#### TASK STATEMENT
Would you please reproduce all the entries exactly, leaving the pictures out?

BEGIN

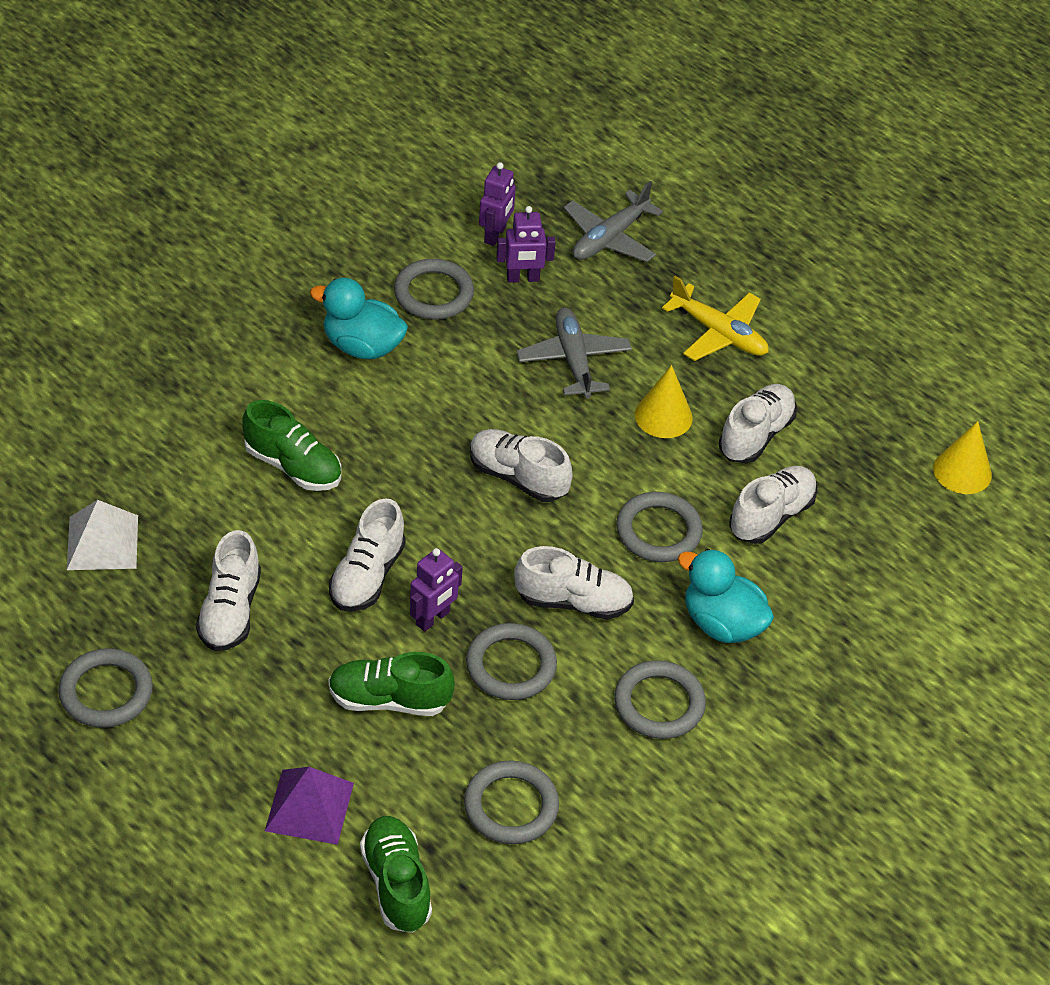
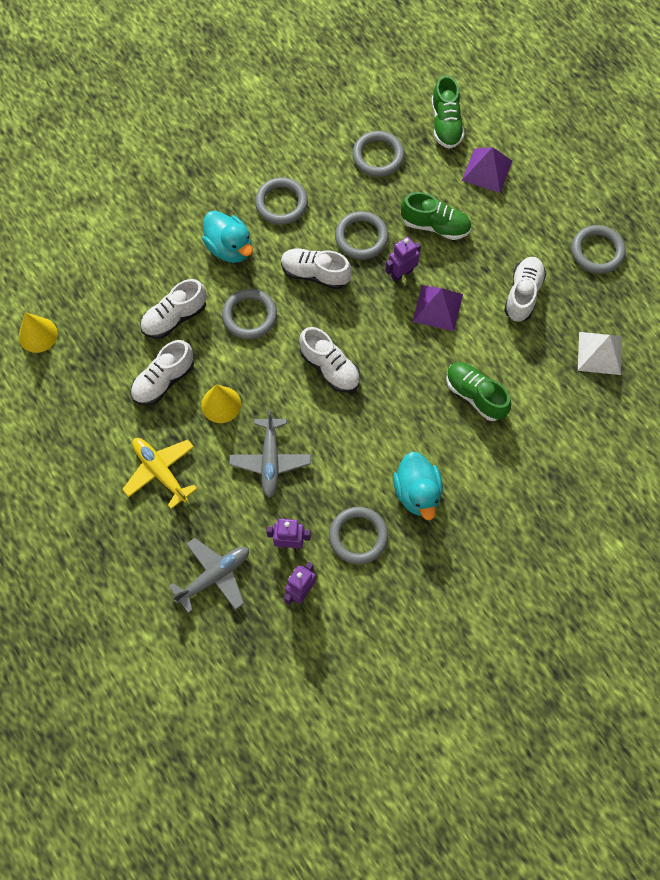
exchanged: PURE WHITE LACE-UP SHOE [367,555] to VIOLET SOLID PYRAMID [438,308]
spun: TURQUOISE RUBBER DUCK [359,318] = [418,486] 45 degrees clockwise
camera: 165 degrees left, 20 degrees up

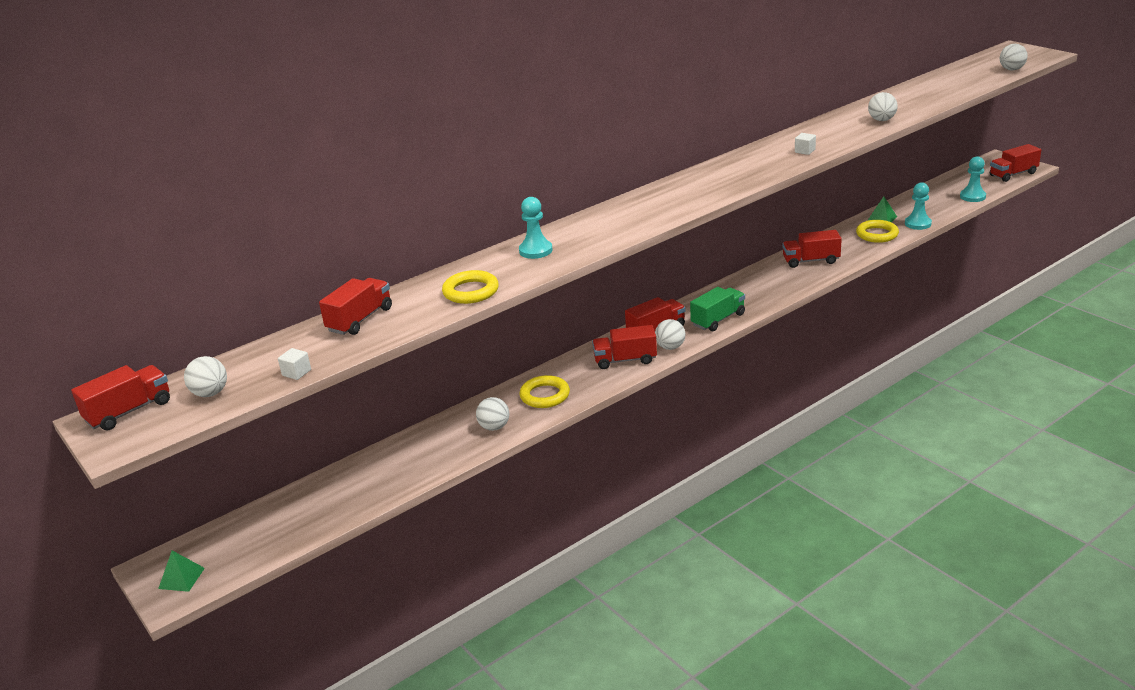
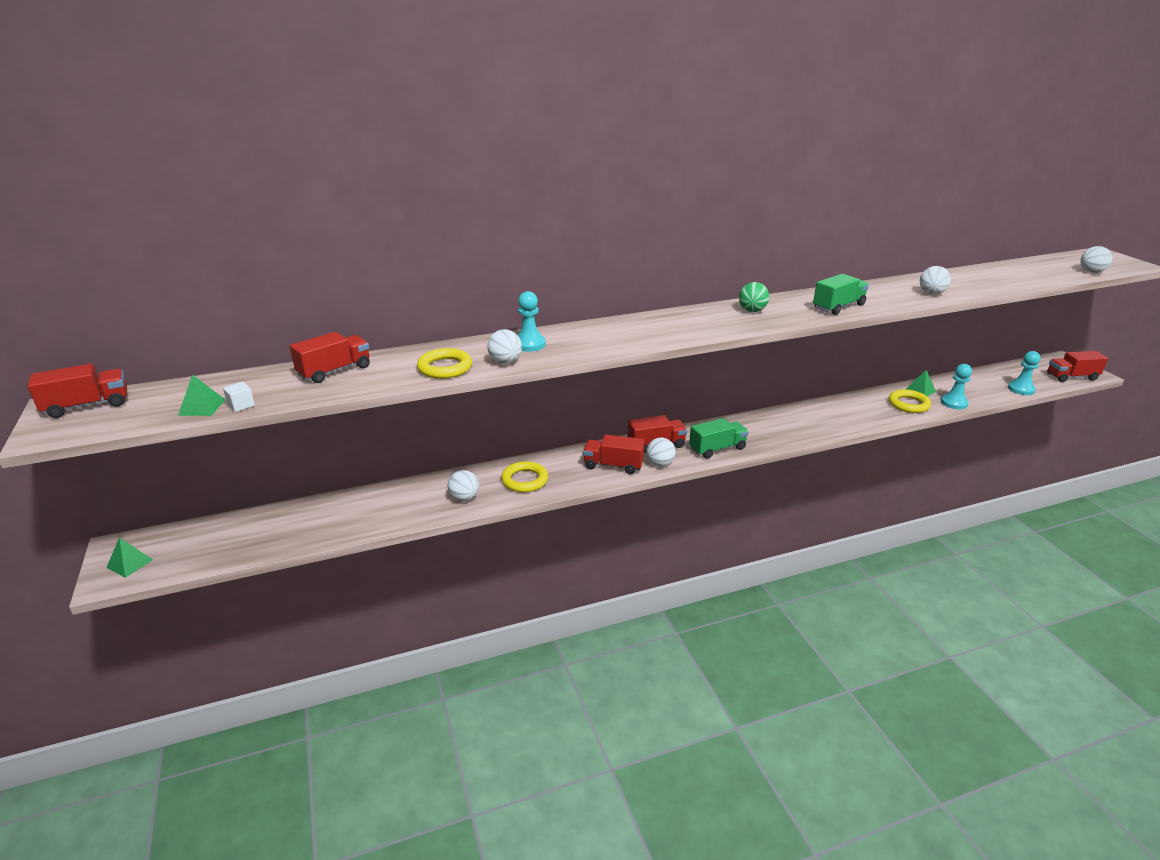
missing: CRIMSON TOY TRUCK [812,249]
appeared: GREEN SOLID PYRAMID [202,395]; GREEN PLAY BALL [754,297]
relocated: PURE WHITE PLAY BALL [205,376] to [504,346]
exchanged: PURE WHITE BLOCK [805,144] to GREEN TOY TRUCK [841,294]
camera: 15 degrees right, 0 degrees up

END

#### WRITTEN REPLY
exchanged: PURE WHITE LACE-UP SHOE [367,555] to VIOLET SOLID PYRAMID [438,308]
spun: TURQUOISE RUBBER DUCK [359,318] = [418,486] 45 degrees clockwise
camera: 165 degrees left, 20 degrees up

missing: CRIMSON TOY TRUCK [812,249]
appeared: GREEN SOLID PYRAMID [202,395]; GREEN PLAY BALL [754,297]
relocated: PURE WHITE PLAY BALL [205,376] to [504,346]
exchanged: PURE WHITE BLOCK [805,144] to GREEN TOY TRUCK [841,294]
camera: 15 degrees right, 0 degrees up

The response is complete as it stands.